Exercise input -

==*==

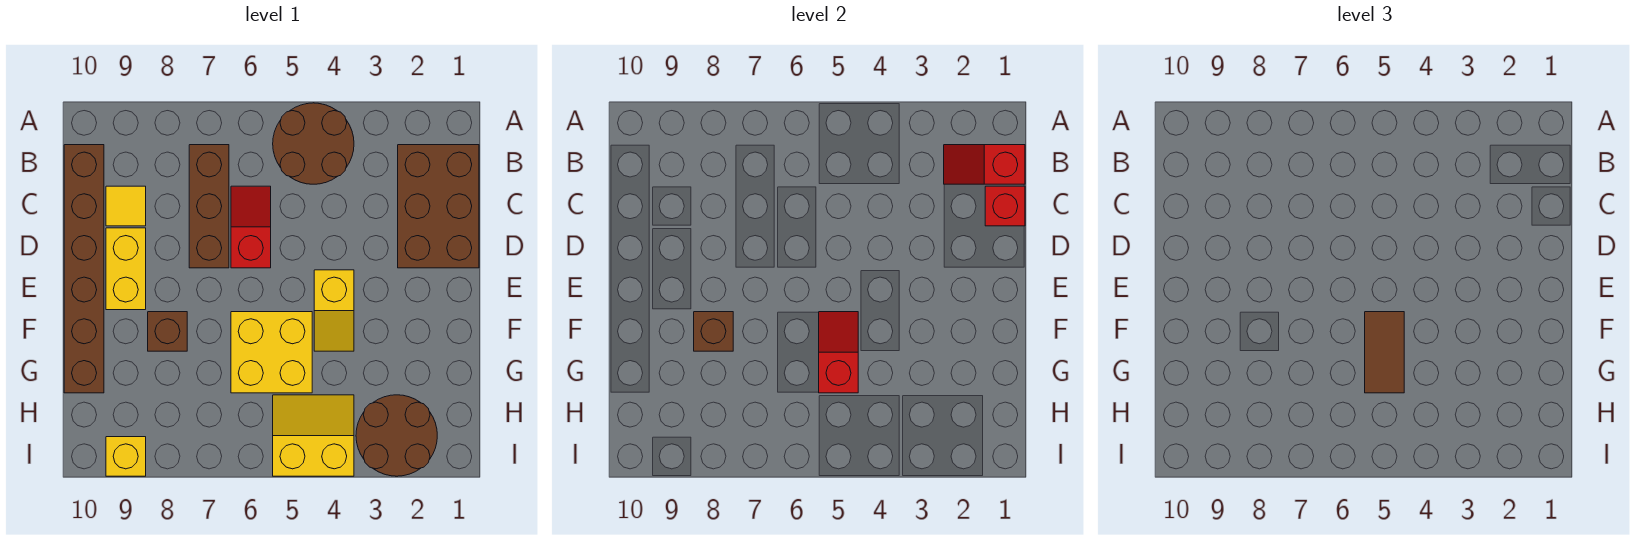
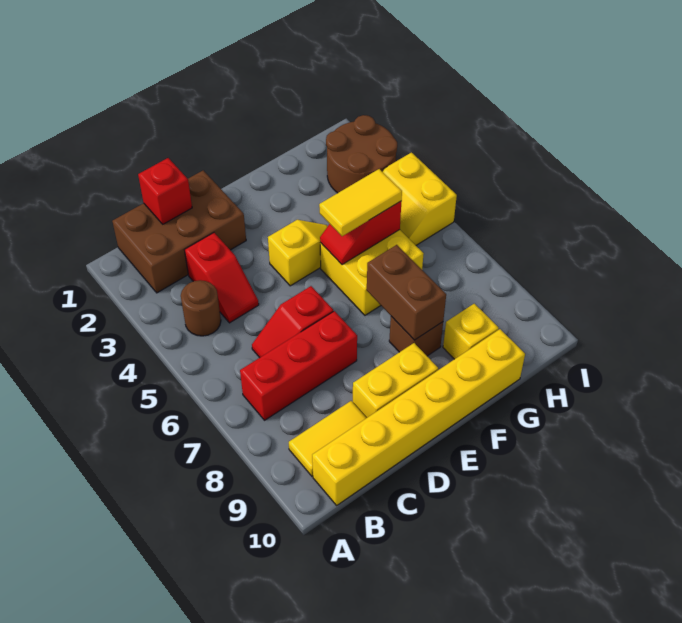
brown 2x2 round brick [273,103,354,184] -> brown 1x1 round brick [181,280,221,336]
red 1x2 slope [944,145,1025,184] -> red 1x2 slope moved to [185,233,259,323]
brown 1x3 brick [189,145,229,268] -> red 1x3 brick [240,311,357,420]
brown 1x6 brick [64,145,104,393] -> yellow 1x6 brick [312,329,525,505]
yellow 1x1 tile [106,186,146,226] -> yellow 1x2 tile [289,401,366,476]
brown 1x2 tile [1365,312,1404,393] -> yellow 1x2 tile [319,169,402,236]
brown 1x1 brick [694,312,733,351] -> brown 1x2 brick [367,245,446,340]
yellow 1x1 brick [106,437,146,476] -> yellow 1x1 brick moved to [443,304,499,359]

==*==

Starting at the line that contains "brown 1x1 brick", print every line through the end of the listing, word for word. Leave out all the rest.

Your response -
brown 1x1 brick [694,312,733,351] -> brown 1x2 brick [367,245,446,340]
yellow 1x1 brick [106,437,146,476] -> yellow 1x1 brick moved to [443,304,499,359]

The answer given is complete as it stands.